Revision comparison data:
'''
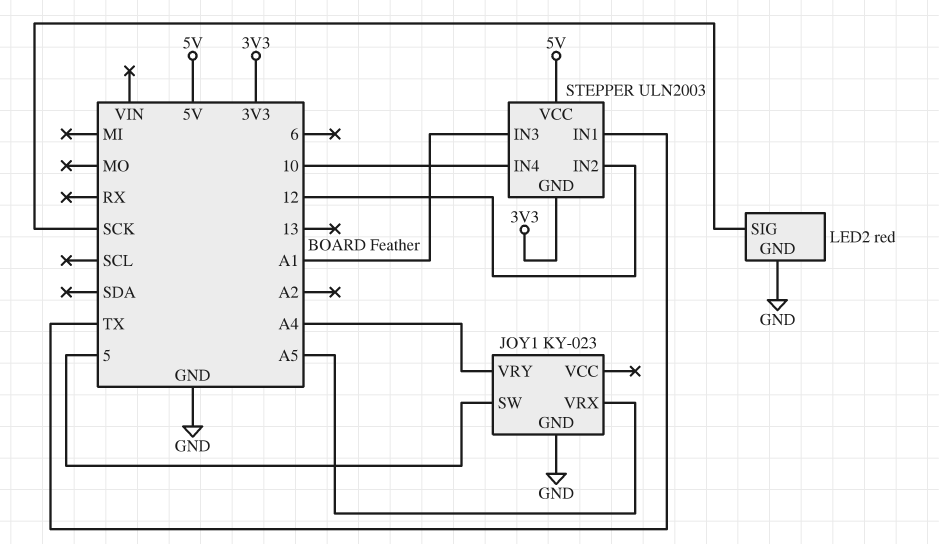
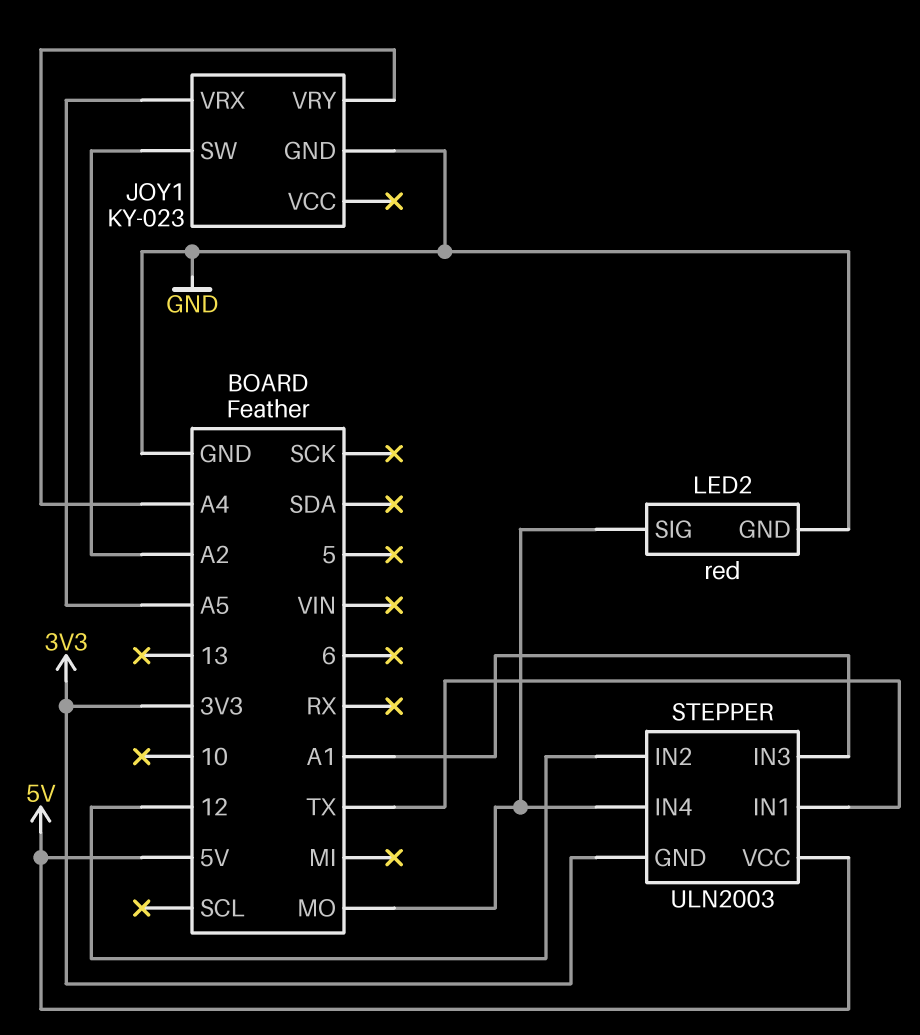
JOY1 pin SW: 5 -> A2
LED2 pin SIG: SCK -> MO
STEPPER pin IN4: 10 -> MO

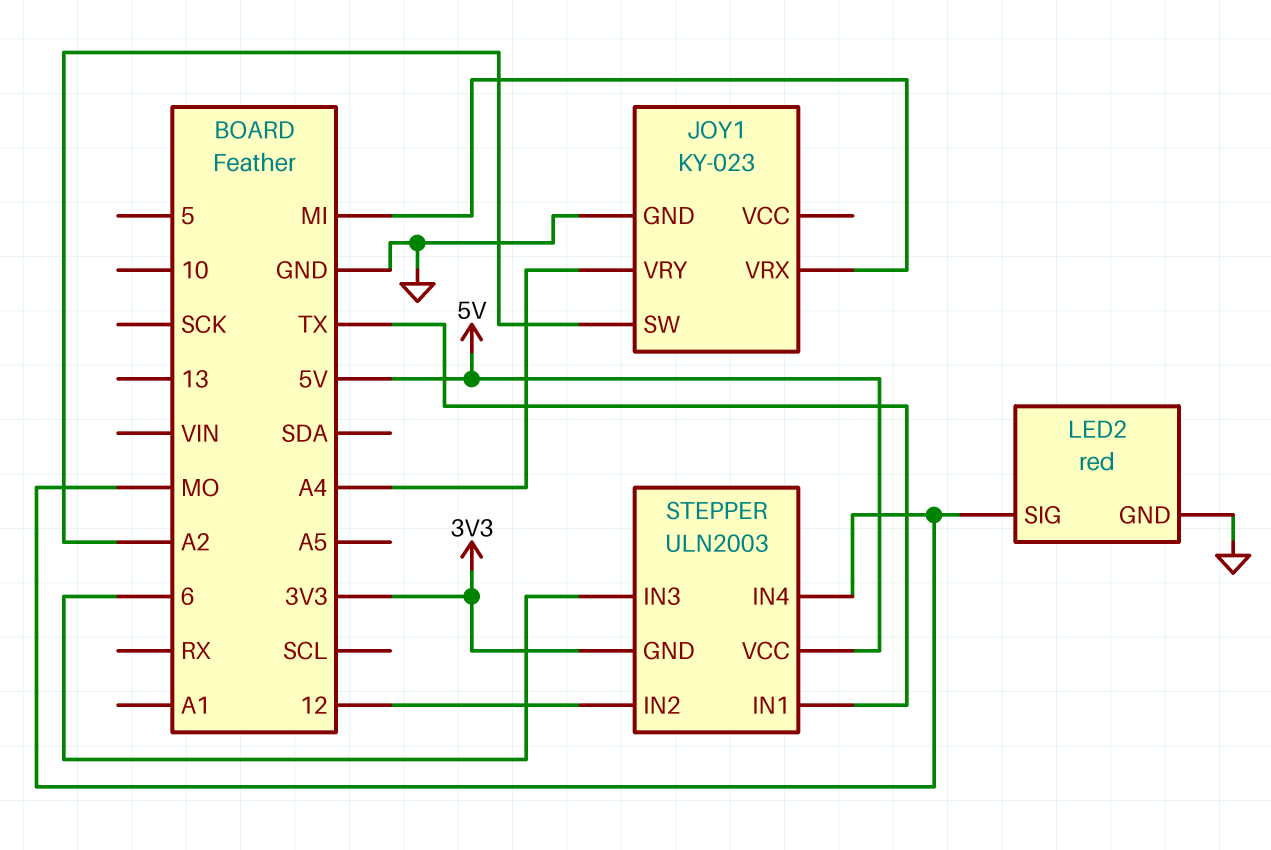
JOY1 pin VRX: A5 -> MI
STEPPER pin IN3: A1 -> 6

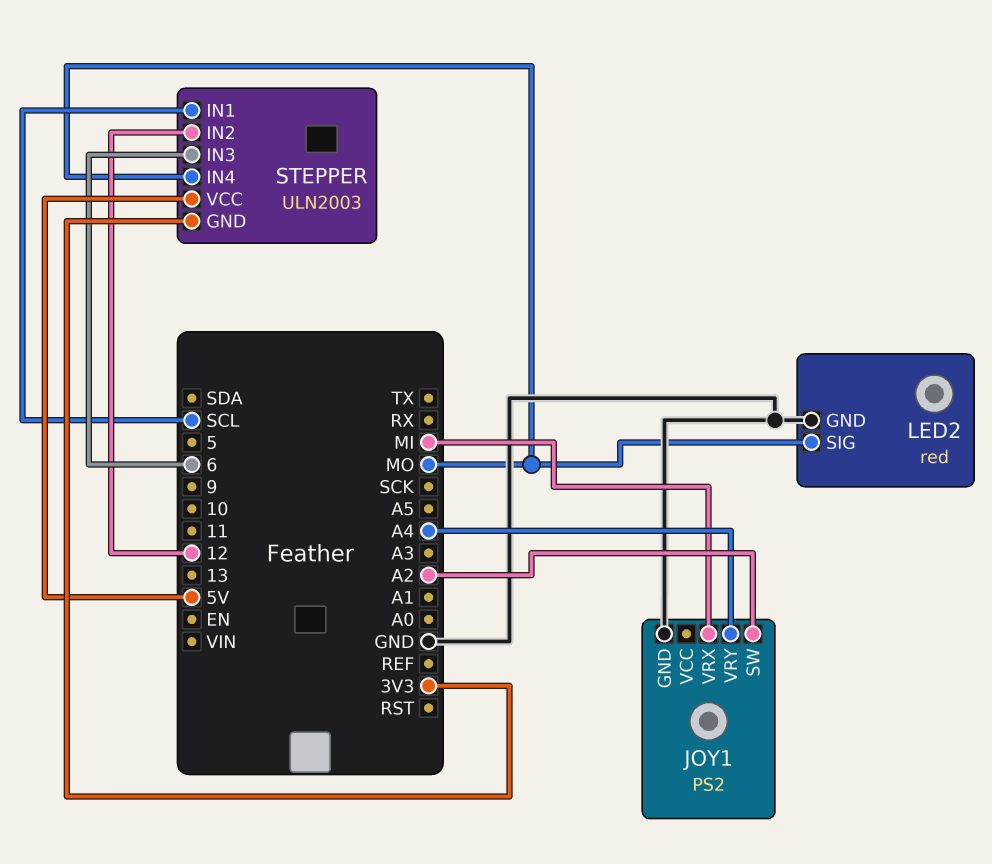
JOY1: KY-023 -> PS2
STEPPER pin IN1: TX -> SCL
'''
* [What the exercise asks]: Return exactly the lines from the line with "STEPPER pin IN3: A1 -> 6" through the last line of the data above, both included; pictures do not go in the answer.

* [Exercise solution]:
STEPPER pin IN3: A1 -> 6

JOY1: KY-023 -> PS2
STEPPER pin IN1: TX -> SCL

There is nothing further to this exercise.